[Object correspondence data]
+++++
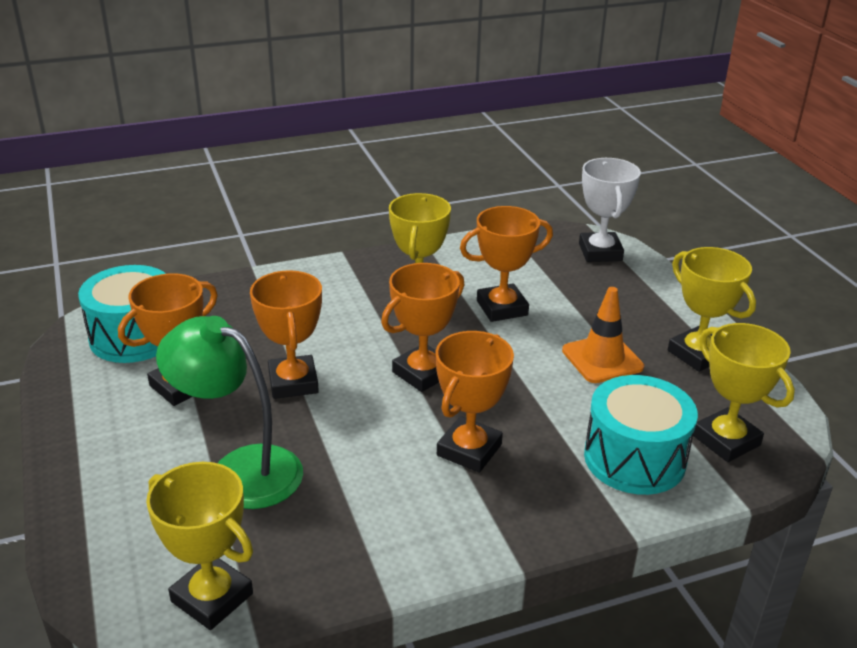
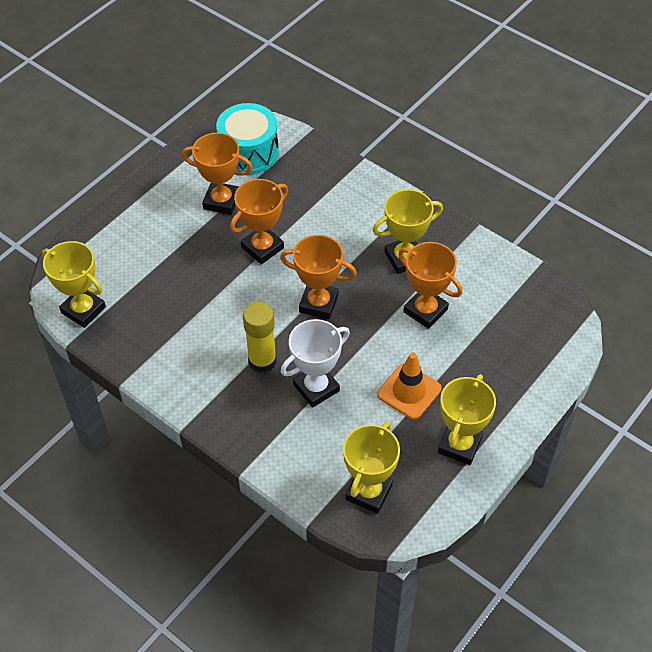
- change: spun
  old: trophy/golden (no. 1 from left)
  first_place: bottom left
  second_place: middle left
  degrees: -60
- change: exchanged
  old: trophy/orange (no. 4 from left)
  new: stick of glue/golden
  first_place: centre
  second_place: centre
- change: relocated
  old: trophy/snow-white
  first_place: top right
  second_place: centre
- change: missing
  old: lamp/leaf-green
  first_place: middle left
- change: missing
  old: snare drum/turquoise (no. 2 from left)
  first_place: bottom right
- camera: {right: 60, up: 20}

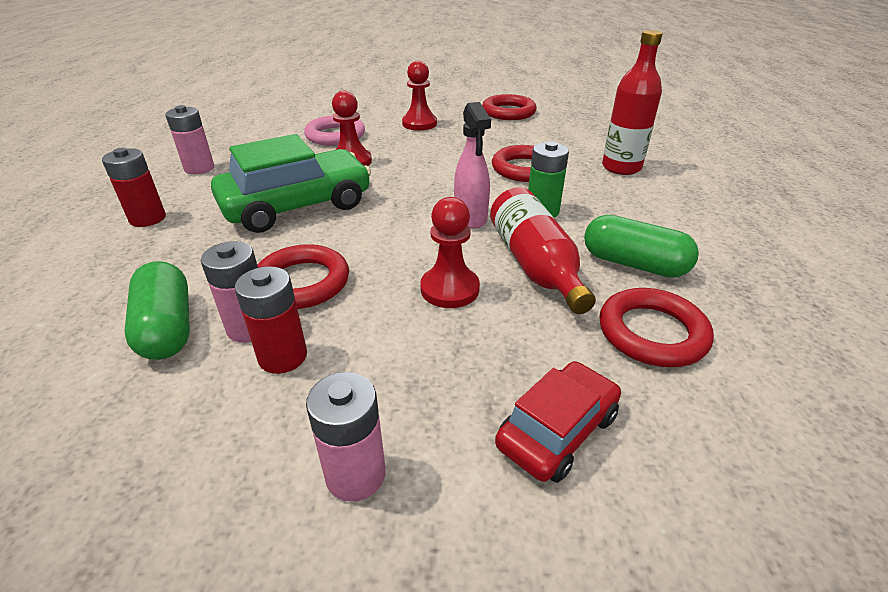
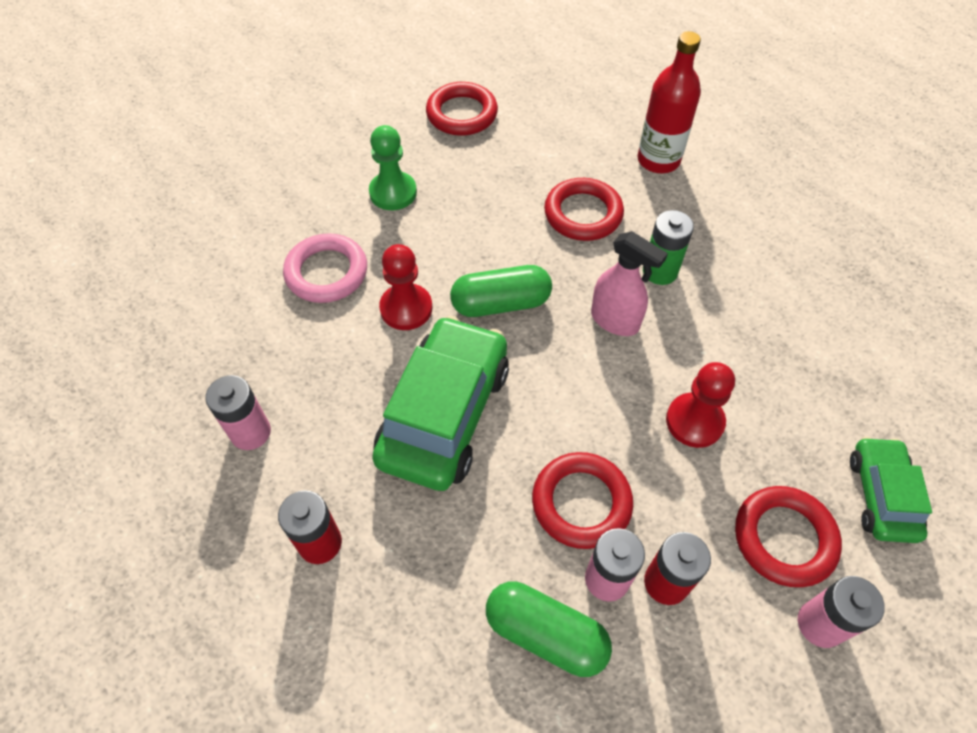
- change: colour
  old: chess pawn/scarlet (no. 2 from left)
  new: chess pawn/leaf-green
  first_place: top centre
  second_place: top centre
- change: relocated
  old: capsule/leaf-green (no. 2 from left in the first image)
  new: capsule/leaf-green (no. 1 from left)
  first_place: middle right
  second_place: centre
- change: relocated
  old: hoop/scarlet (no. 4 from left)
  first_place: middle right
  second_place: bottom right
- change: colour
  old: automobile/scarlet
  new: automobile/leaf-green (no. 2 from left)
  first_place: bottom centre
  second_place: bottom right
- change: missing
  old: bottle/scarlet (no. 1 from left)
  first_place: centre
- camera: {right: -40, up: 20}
+++++
EXERCISE BRIEF - Taking the entries above, write out exactly the lines starting with the line containing "first_place: top right" and going on through the line containing "first_place: bottom right", both included, and nothing else.

SOLVED PROBLEM -
  first_place: top right
  second_place: centre
- change: missing
  old: lamp/leaf-green
  first_place: middle left
- change: missing
  old: snare drum/turquoise (no. 2 from left)
  first_place: bottom right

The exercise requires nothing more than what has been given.